* **TASK STATEMENT**
Scan the records that follow, and whenever a line has the word "down", copy it.

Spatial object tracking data
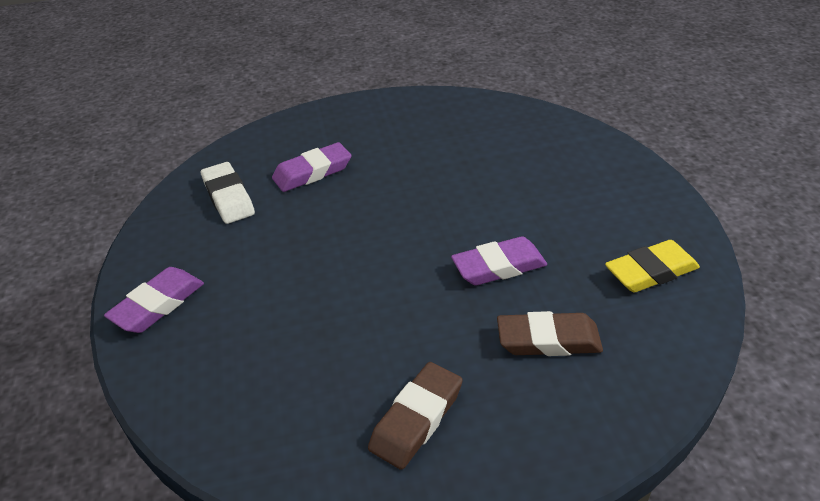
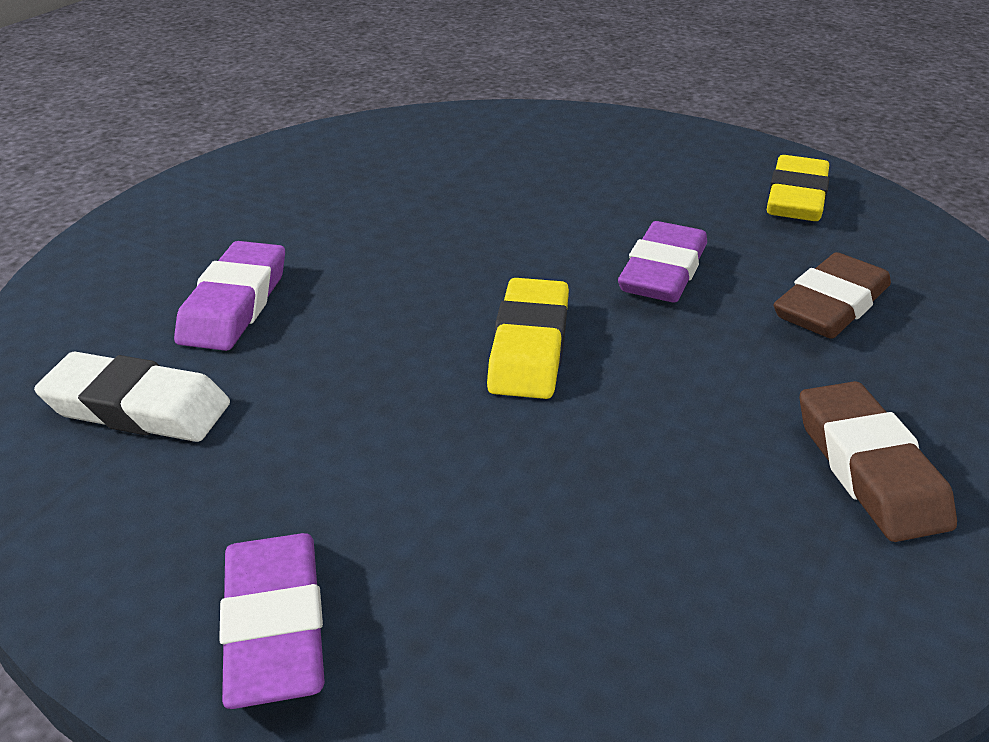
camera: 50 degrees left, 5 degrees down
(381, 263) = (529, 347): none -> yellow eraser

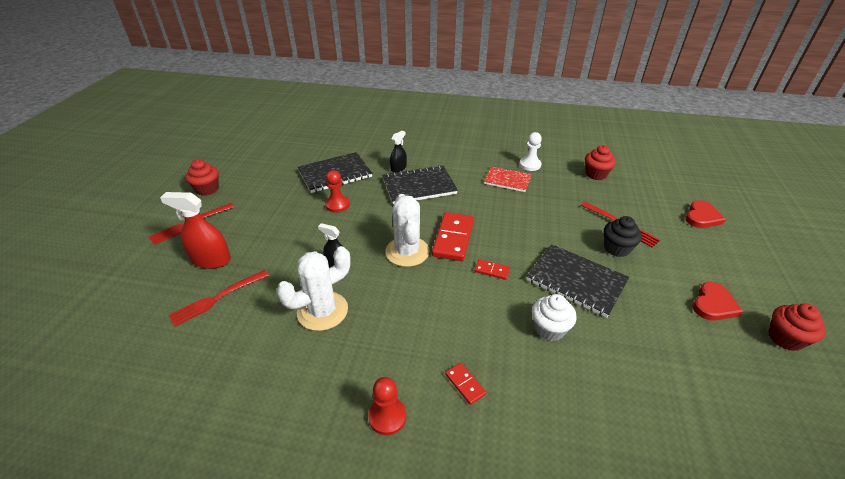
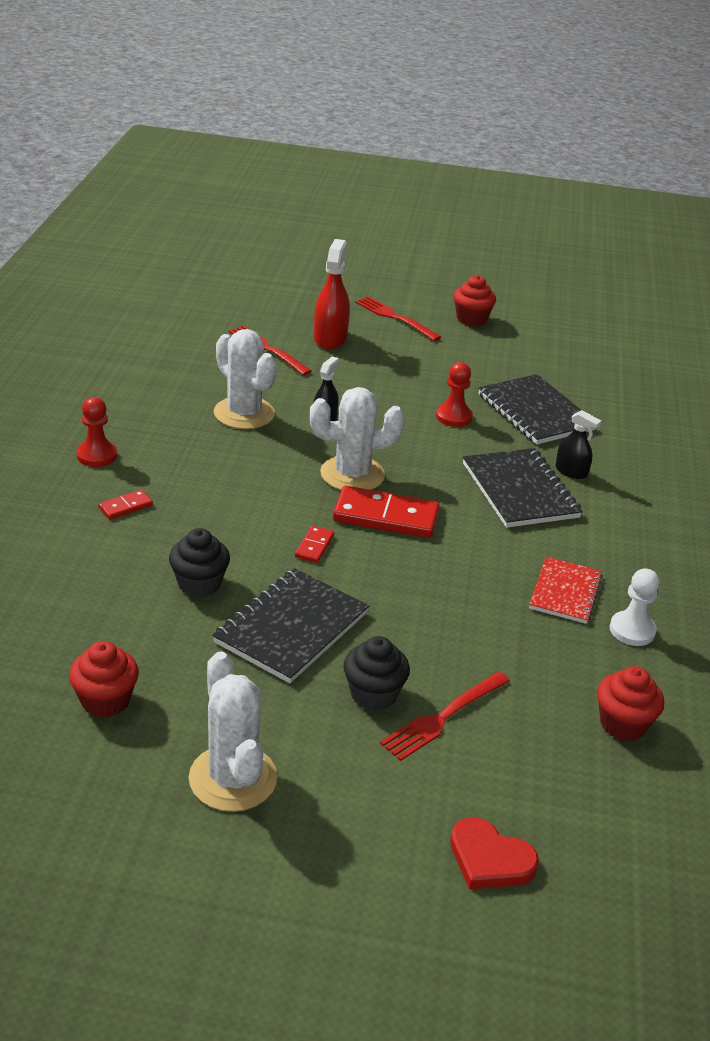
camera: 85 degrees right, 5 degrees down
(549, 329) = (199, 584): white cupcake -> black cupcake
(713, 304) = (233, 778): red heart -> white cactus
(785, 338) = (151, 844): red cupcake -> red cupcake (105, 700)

* **TASK OUTPUT**
camera: 50 degrees left, 5 degrees down
camera: 85 degrees right, 5 degrees down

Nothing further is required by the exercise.